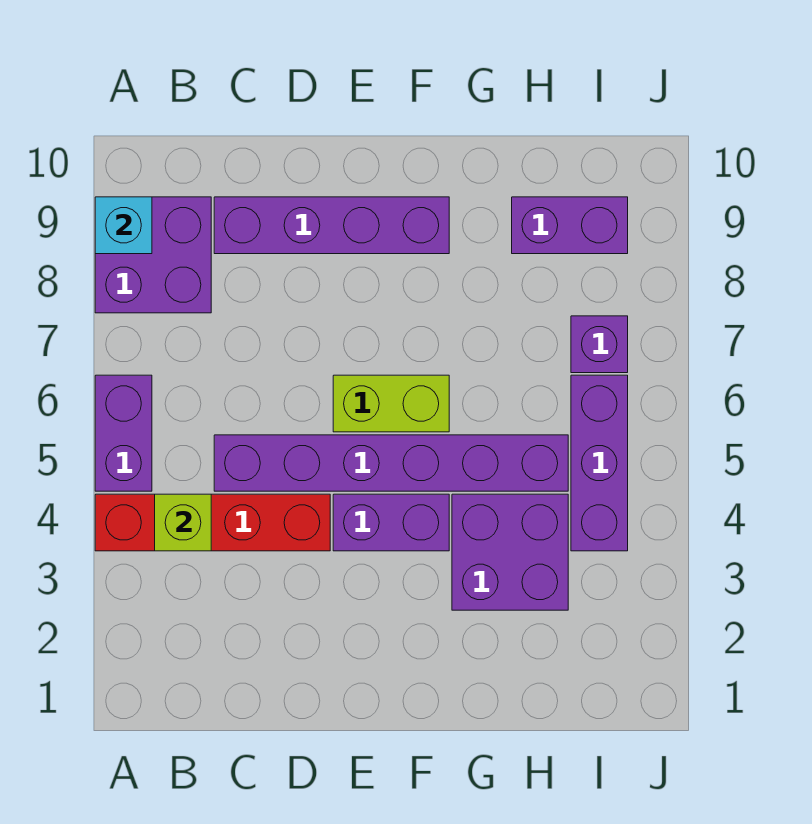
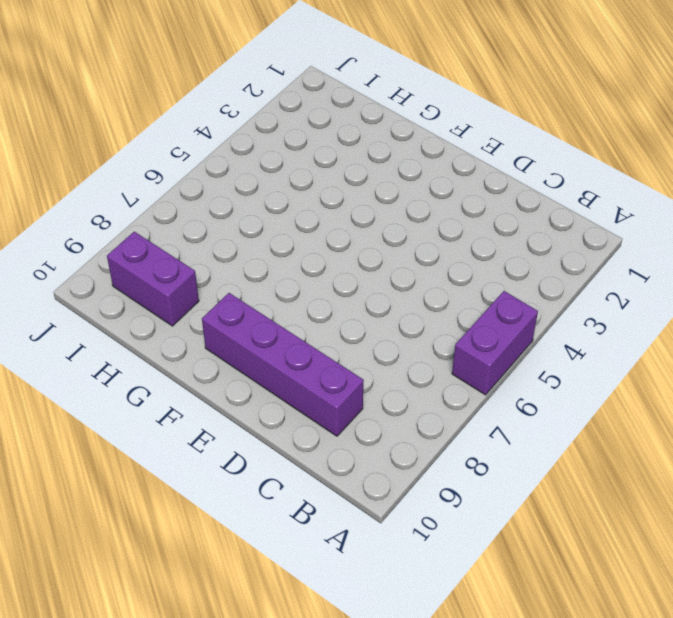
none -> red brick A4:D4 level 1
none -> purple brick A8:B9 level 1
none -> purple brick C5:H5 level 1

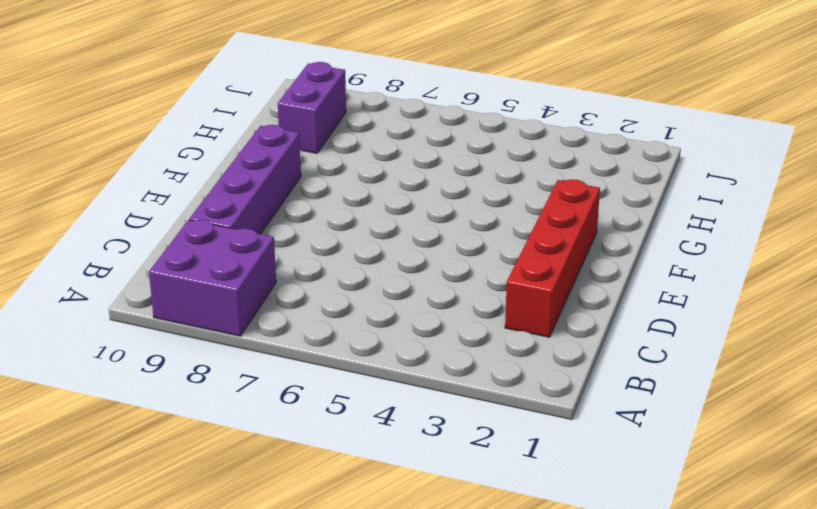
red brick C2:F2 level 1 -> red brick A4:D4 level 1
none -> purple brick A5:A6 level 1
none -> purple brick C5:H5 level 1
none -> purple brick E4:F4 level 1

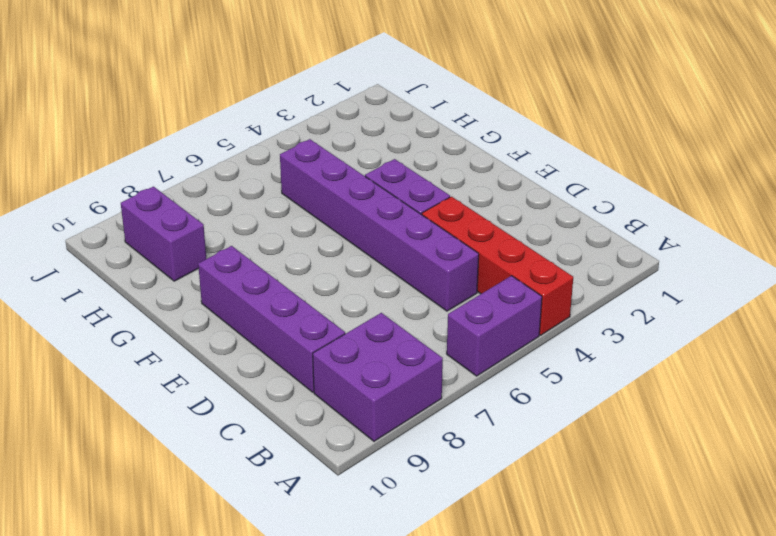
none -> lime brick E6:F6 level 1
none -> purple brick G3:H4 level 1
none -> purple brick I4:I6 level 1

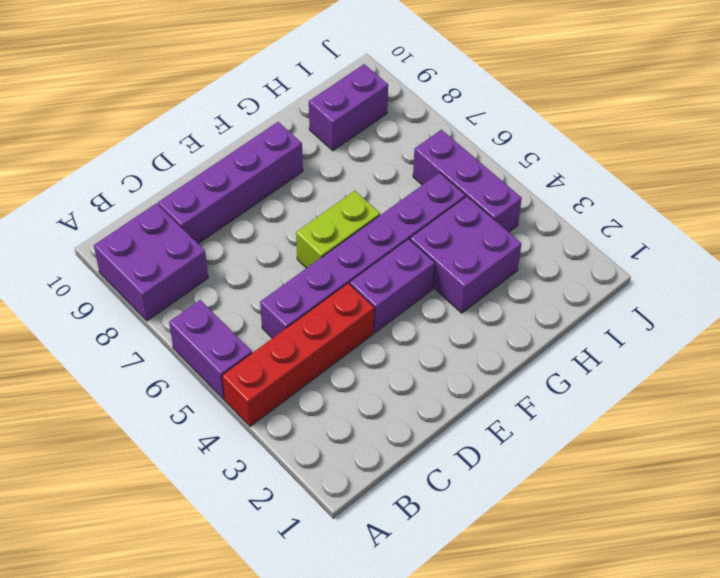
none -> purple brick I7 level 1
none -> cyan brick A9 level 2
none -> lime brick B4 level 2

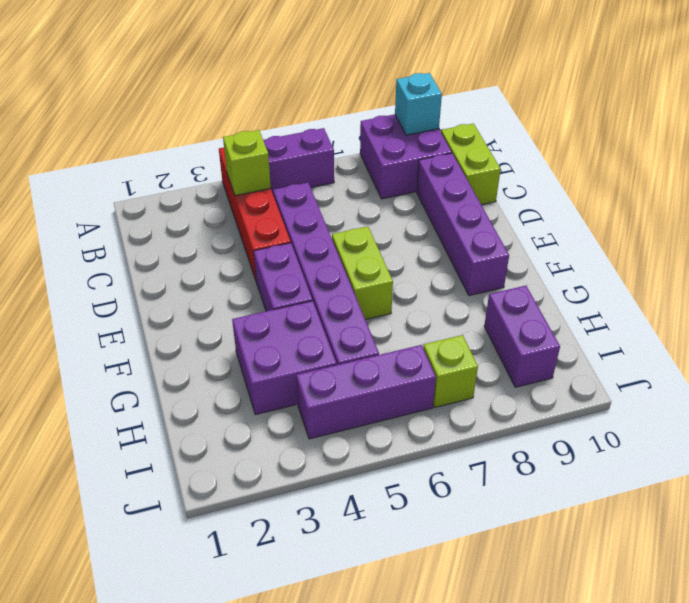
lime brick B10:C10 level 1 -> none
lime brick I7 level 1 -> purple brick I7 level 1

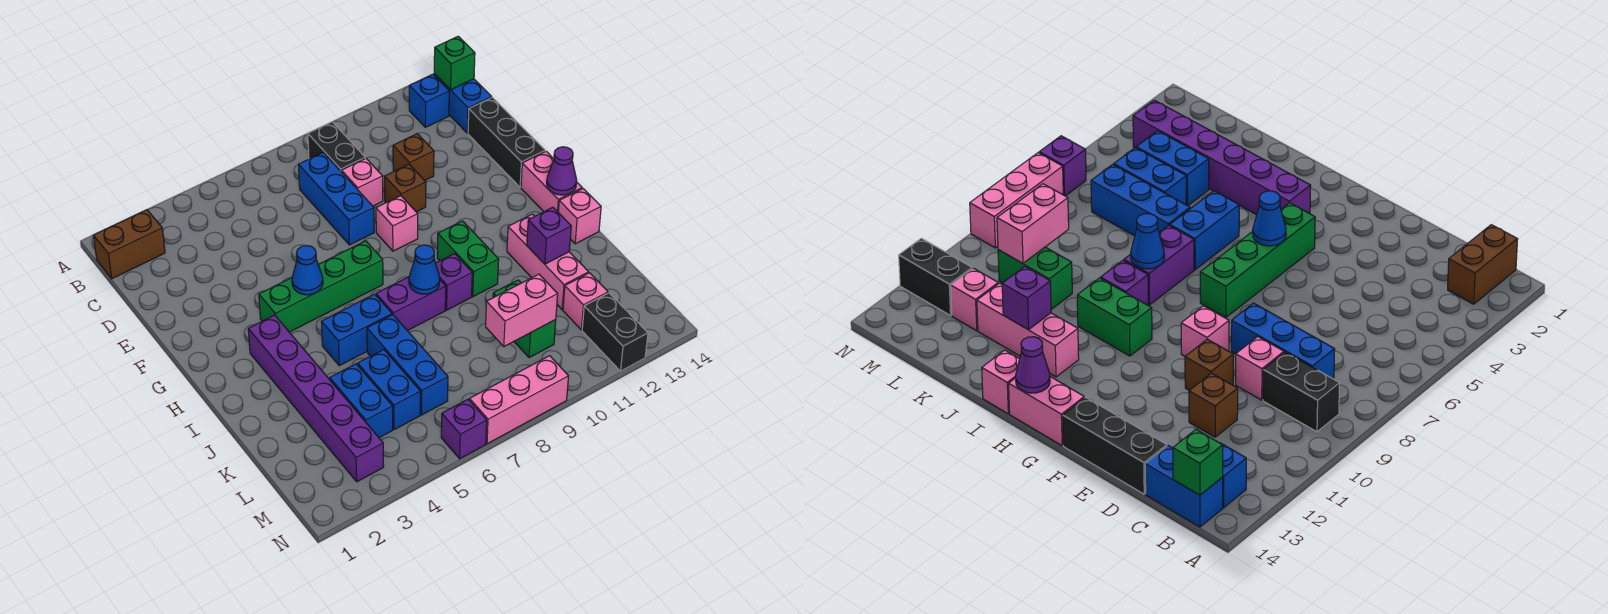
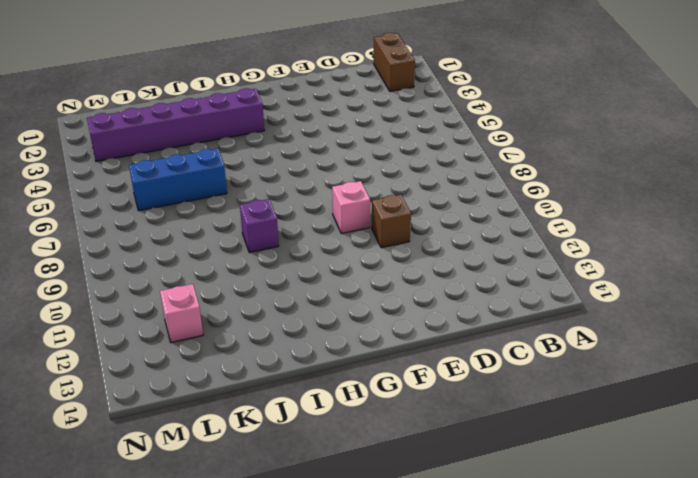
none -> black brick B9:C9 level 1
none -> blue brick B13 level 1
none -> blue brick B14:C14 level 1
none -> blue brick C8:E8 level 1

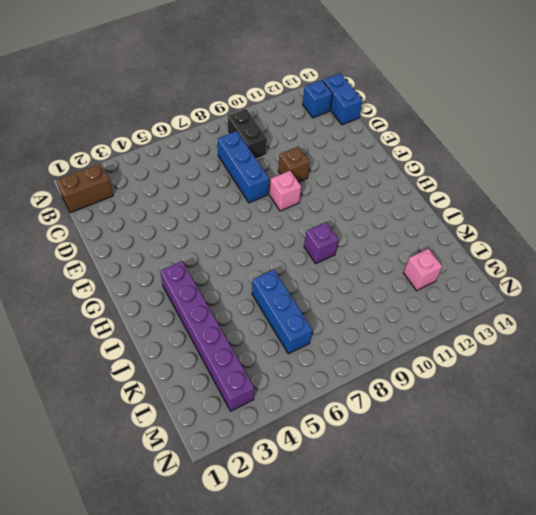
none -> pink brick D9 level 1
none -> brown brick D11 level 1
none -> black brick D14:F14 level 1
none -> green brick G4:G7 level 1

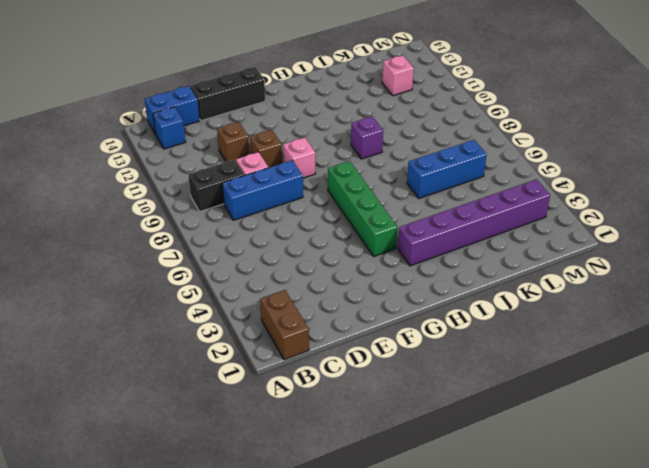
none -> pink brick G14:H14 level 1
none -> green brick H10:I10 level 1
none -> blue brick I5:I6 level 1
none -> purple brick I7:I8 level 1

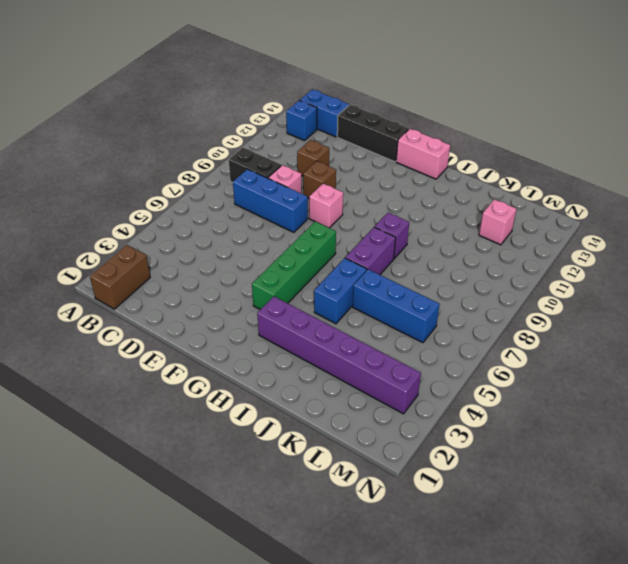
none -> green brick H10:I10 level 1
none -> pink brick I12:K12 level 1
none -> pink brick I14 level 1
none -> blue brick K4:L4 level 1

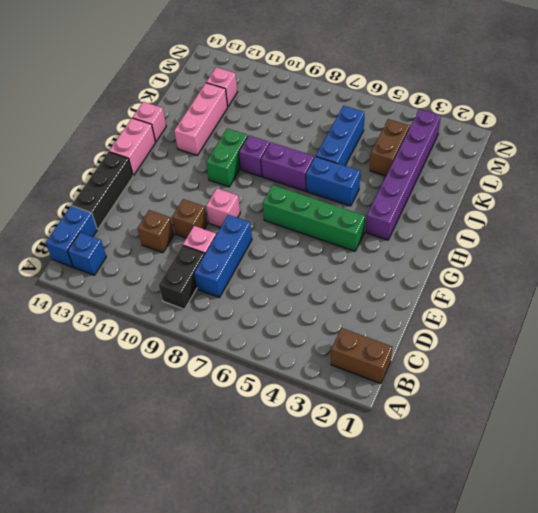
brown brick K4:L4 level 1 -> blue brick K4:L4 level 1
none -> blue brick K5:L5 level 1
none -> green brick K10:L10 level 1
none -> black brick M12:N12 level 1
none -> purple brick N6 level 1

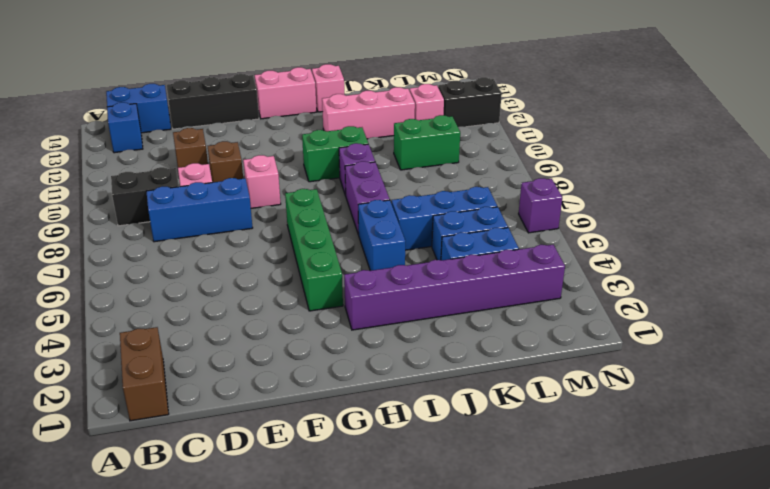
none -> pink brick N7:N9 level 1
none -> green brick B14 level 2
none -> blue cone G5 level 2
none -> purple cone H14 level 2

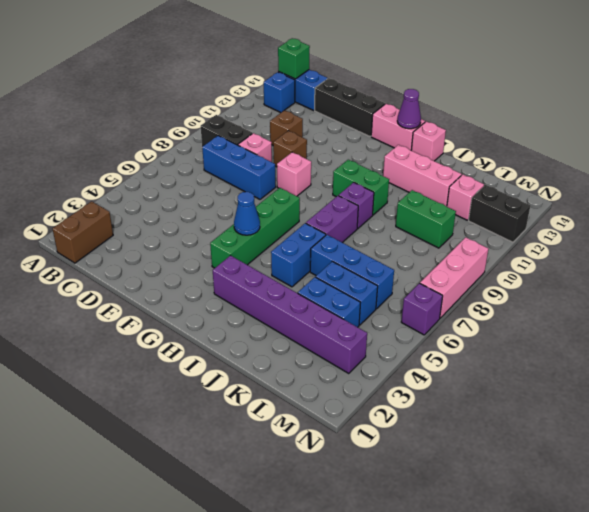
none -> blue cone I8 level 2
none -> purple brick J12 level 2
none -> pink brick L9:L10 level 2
-*-*-
◆ **Task description**: Search the material above for the word "lime", and return each line that holds it.

◆ **Solution**:
none -> lime brick E6:F6 level 1
none -> lime brick B4 level 2
lime brick B10:C10 level 1 -> none
lime brick I7 level 1 -> purple brick I7 level 1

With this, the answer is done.